Coordinate-based change listings:

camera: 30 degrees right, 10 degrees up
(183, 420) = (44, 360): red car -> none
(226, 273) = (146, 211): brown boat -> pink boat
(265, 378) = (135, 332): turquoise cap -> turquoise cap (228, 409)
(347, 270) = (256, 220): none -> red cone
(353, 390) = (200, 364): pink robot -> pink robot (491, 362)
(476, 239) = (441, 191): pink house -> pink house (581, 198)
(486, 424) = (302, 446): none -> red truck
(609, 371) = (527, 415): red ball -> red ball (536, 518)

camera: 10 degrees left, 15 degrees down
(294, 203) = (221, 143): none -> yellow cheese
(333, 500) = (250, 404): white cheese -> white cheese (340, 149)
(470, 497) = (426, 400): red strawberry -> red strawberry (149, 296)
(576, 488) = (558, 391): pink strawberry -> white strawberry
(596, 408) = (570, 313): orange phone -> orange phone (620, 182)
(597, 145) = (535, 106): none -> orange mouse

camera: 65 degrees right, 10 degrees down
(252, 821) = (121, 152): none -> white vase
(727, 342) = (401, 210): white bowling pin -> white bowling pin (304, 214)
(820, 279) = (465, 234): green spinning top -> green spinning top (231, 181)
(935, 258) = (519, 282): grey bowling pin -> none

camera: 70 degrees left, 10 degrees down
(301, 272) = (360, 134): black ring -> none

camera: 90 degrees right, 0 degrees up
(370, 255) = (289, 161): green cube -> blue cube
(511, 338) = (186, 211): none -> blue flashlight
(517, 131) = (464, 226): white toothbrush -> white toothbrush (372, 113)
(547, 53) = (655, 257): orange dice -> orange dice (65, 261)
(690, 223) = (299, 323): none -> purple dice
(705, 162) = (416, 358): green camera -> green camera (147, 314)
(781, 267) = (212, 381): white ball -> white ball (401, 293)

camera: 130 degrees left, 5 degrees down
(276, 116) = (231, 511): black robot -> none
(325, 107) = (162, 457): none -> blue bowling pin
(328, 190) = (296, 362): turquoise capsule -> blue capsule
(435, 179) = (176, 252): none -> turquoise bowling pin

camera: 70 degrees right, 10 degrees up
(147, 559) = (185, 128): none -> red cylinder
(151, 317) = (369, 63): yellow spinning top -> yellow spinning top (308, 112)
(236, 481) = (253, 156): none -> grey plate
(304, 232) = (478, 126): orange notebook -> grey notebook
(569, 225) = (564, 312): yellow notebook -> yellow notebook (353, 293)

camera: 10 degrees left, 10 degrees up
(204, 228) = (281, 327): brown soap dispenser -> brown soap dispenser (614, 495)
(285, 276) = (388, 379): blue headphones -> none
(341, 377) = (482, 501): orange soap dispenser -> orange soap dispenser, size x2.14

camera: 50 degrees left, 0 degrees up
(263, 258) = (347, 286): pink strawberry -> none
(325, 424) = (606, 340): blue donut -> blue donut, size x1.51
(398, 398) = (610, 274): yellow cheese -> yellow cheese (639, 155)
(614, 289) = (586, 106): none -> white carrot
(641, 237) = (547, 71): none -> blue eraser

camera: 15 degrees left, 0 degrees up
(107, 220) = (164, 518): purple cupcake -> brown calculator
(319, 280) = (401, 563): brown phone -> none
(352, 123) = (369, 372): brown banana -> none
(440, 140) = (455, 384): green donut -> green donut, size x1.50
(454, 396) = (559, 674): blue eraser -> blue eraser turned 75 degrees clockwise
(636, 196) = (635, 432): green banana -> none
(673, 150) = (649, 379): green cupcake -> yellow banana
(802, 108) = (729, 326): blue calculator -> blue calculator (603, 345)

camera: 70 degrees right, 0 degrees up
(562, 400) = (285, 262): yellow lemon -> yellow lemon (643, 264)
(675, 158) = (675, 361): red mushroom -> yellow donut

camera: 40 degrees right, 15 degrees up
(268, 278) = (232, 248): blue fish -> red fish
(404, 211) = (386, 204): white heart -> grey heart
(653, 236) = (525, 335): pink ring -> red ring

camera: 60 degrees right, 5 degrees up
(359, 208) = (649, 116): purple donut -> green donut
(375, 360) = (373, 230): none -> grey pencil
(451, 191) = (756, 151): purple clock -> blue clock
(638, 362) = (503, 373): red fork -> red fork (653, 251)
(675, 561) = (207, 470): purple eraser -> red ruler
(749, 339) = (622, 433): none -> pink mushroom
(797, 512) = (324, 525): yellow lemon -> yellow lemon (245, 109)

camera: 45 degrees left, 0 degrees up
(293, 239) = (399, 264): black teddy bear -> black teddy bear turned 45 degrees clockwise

WORK TO BE COMPLETED: Your task is an exact transcription of every line above.

SOLUTION:
camera: 30 degrees right, 10 degrees up
(183, 420) = (44, 360): red car -> none
(226, 273) = (146, 211): brown boat -> pink boat
(265, 378) = (135, 332): turquoise cap -> turquoise cap (228, 409)
(347, 270) = (256, 220): none -> red cone
(353, 390) = (200, 364): pink robot -> pink robot (491, 362)
(476, 239) = (441, 191): pink house -> pink house (581, 198)
(486, 424) = (302, 446): none -> red truck
(609, 371) = (527, 415): red ball -> red ball (536, 518)

camera: 10 degrees left, 15 degrees down
(294, 203) = (221, 143): none -> yellow cheese
(333, 500) = (250, 404): white cheese -> white cheese (340, 149)
(470, 497) = (426, 400): red strawberry -> red strawberry (149, 296)
(576, 488) = (558, 391): pink strawberry -> white strawberry
(596, 408) = (570, 313): orange phone -> orange phone (620, 182)
(597, 145) = (535, 106): none -> orange mouse

camera: 65 degrees right, 10 degrees down
(252, 821) = (121, 152): none -> white vase
(727, 342) = (401, 210): white bowling pin -> white bowling pin (304, 214)
(820, 279) = (465, 234): green spinning top -> green spinning top (231, 181)
(935, 258) = (519, 282): grey bowling pin -> none

camera: 70 degrees left, 10 degrees down
(301, 272) = (360, 134): black ring -> none

camera: 90 degrees right, 0 degrees up
(370, 255) = (289, 161): green cube -> blue cube
(511, 338) = (186, 211): none -> blue flashlight
(517, 131) = (464, 226): white toothbrush -> white toothbrush (372, 113)
(547, 53) = (655, 257): orange dice -> orange dice (65, 261)
(690, 223) = (299, 323): none -> purple dice
(705, 162) = (416, 358): green camera -> green camera (147, 314)
(781, 267) = (212, 381): white ball -> white ball (401, 293)

camera: 130 degrees left, 5 degrees down
(276, 116) = (231, 511): black robot -> none
(325, 107) = (162, 457): none -> blue bowling pin
(328, 190) = (296, 362): turquoise capsule -> blue capsule
(435, 179) = (176, 252): none -> turquoise bowling pin

camera: 70 degrees right, 10 degrees up
(147, 559) = (185, 128): none -> red cylinder
(151, 317) = (369, 63): yellow spinning top -> yellow spinning top (308, 112)
(236, 481) = (253, 156): none -> grey plate
(304, 232) = (478, 126): orange notebook -> grey notebook
(569, 225) = (564, 312): yellow notebook -> yellow notebook (353, 293)

camera: 10 degrees left, 10 degrees up
(204, 228) = (281, 327): brown soap dispenser -> brown soap dispenser (614, 495)
(285, 276) = (388, 379): blue headphones -> none
(341, 377) = (482, 501): orange soap dispenser -> orange soap dispenser, size x2.14

camera: 50 degrees left, 0 degrees up
(263, 258) = (347, 286): pink strawberry -> none
(325, 424) = (606, 340): blue donut -> blue donut, size x1.51
(398, 398) = (610, 274): yellow cheese -> yellow cheese (639, 155)
(614, 289) = (586, 106): none -> white carrot
(641, 237) = (547, 71): none -> blue eraser

camera: 15 degrees left, 0 degrees up
(107, 220) = (164, 518): purple cupcake -> brown calculator
(319, 280) = (401, 563): brown phone -> none
(352, 123) = (369, 372): brown banana -> none
(440, 140) = (455, 384): green donut -> green donut, size x1.50
(454, 396) = (559, 674): blue eraser -> blue eraser turned 75 degrees clockwise
(636, 196) = (635, 432): green banana -> none
(673, 150) = (649, 379): green cupcake -> yellow banana
(802, 108) = (729, 326): blue calculator -> blue calculator (603, 345)

camera: 70 degrees right, 0 degrees up
(562, 400) = (285, 262): yellow lemon -> yellow lemon (643, 264)
(675, 158) = (675, 361): red mushroom -> yellow donut

camera: 40 degrees right, 15 degrees up
(268, 278) = (232, 248): blue fish -> red fish
(404, 211) = (386, 204): white heart -> grey heart
(653, 236) = (525, 335): pink ring -> red ring

camera: 60 degrees right, 5 degrees up
(359, 208) = (649, 116): purple donut -> green donut
(375, 360) = (373, 230): none -> grey pencil
(451, 191) = (756, 151): purple clock -> blue clock
(638, 362) = (503, 373): red fork -> red fork (653, 251)
(675, 561) = (207, 470): purple eraser -> red ruler
(749, 339) = (622, 433): none -> pink mushroom
(797, 512) = (324, 525): yellow lemon -> yellow lemon (245, 109)

camera: 45 degrees left, 0 degrees up
(293, 239) = (399, 264): black teddy bear -> black teddy bear turned 45 degrees clockwise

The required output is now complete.